[Version comparison data]

◆ ◆ ◆ ◆

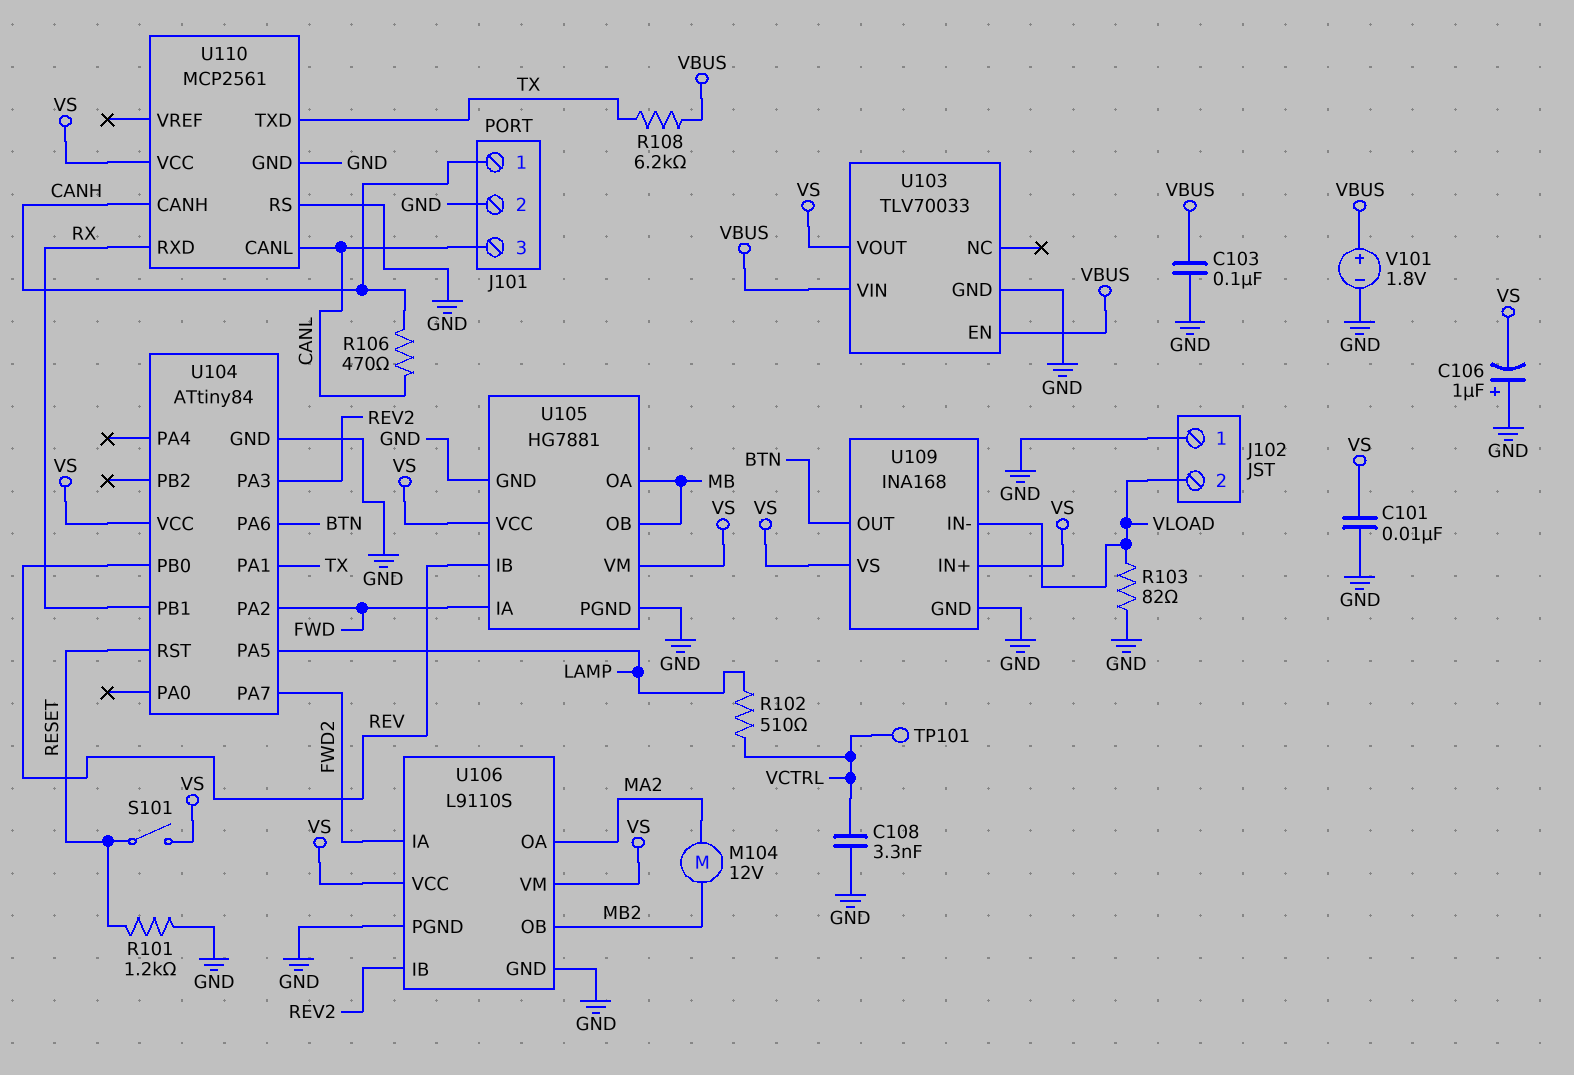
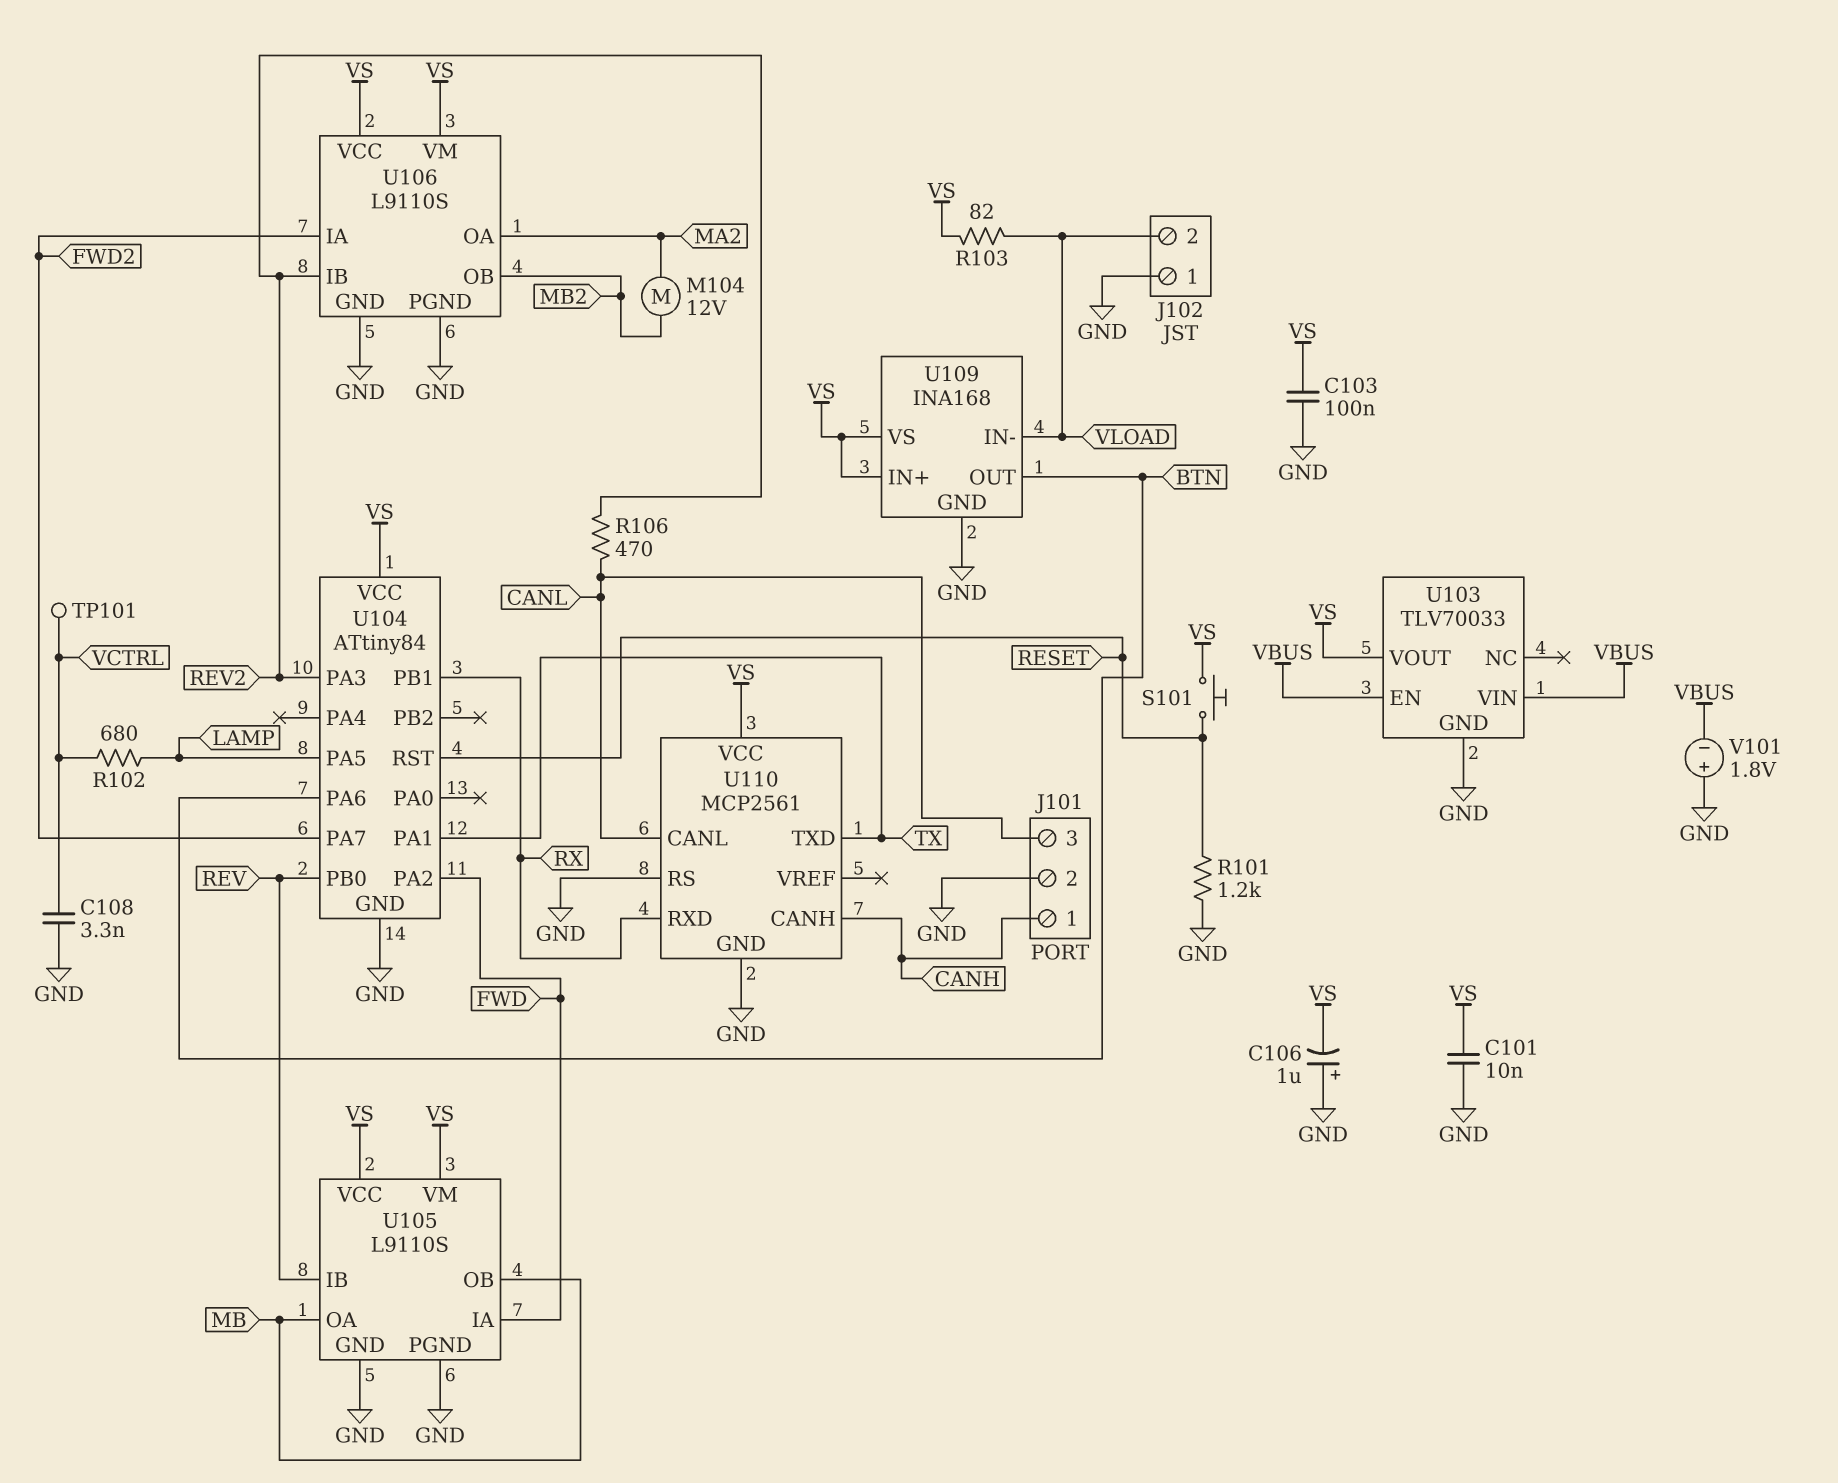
C103: 100nF (GND, VBUS) -> 100nF (GND, VS)
R102: 510 (LAMP, VCTRL) -> 680 (LAMP, VCTRL)
R103: 82 (GND, VLOAD) -> 82 (VLOAD, VS)
R106: 470 (CANH, CANL) -> 470 (CANL, REV2)
R108: 6.2k (TX, VBUS) -> none
S101: switch (RESET, VS) -> button (RESET, VS)
U105: HG7881 -> L9110S
V101: 1.8V (plus VBUS, minus GND) -> 1.8V (plus GND, minus VBUS)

◆ ◆ ◆ ◆

# Exercise
All that is needed is the data above, repeated exactly, without the pictures.

# Answer to this exercise
C103: 100nF (GND, VBUS) -> 100nF (GND, VS)
R102: 510 (LAMP, VCTRL) -> 680 (LAMP, VCTRL)
R103: 82 (GND, VLOAD) -> 82 (VLOAD, VS)
R106: 470 (CANH, CANL) -> 470 (CANL, REV2)
R108: 6.2k (TX, VBUS) -> none
S101: switch (RESET, VS) -> button (RESET, VS)
U105: HG7881 -> L9110S
V101: 1.8V (plus VBUS, minus GND) -> 1.8V (plus GND, minus VBUS)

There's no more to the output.